◆ **ASSIGNMENT**: Go through the records below and show every line with the string "turquoise".
== Segment start ==
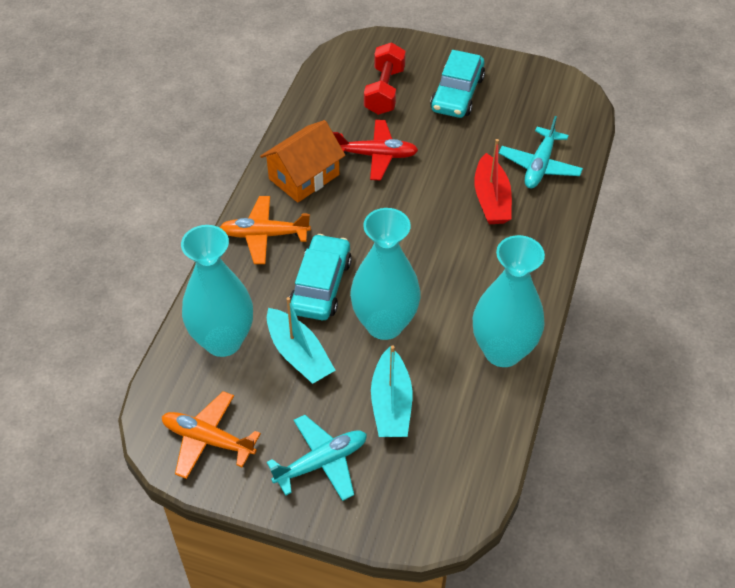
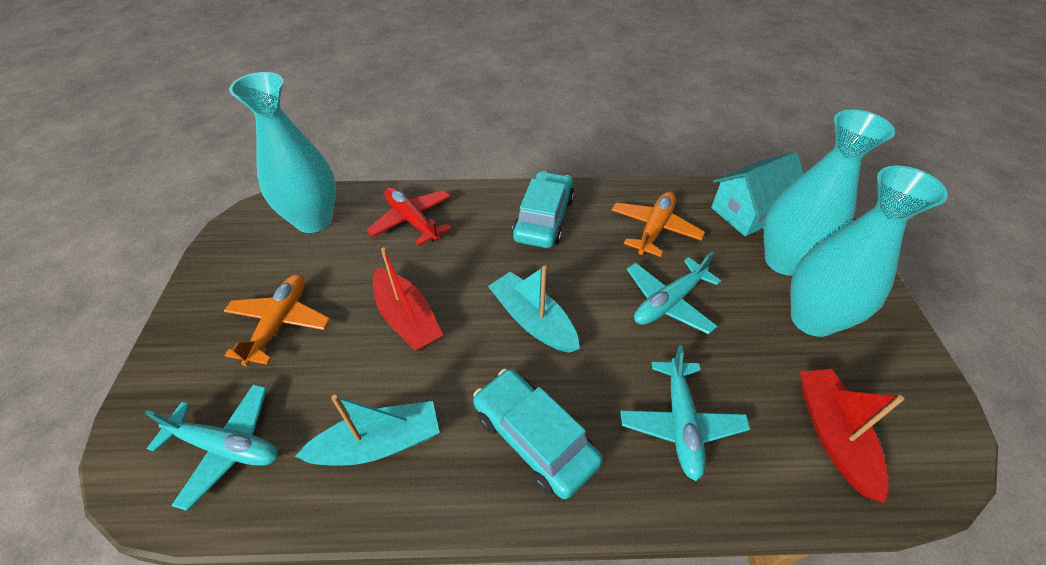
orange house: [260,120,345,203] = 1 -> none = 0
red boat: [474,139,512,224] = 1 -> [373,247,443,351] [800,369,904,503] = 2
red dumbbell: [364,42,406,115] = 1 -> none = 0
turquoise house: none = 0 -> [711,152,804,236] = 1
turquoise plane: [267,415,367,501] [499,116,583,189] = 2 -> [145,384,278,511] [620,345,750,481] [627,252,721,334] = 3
== Segment end ==
◆ **ANSWER SPACE**:
turquoise house: none = 0 -> [711,152,804,236] = 1
turquoise plane: [267,415,367,501] [499,116,583,189] = 2 -> [145,384,278,511] [620,345,750,481] [627,252,721,334] = 3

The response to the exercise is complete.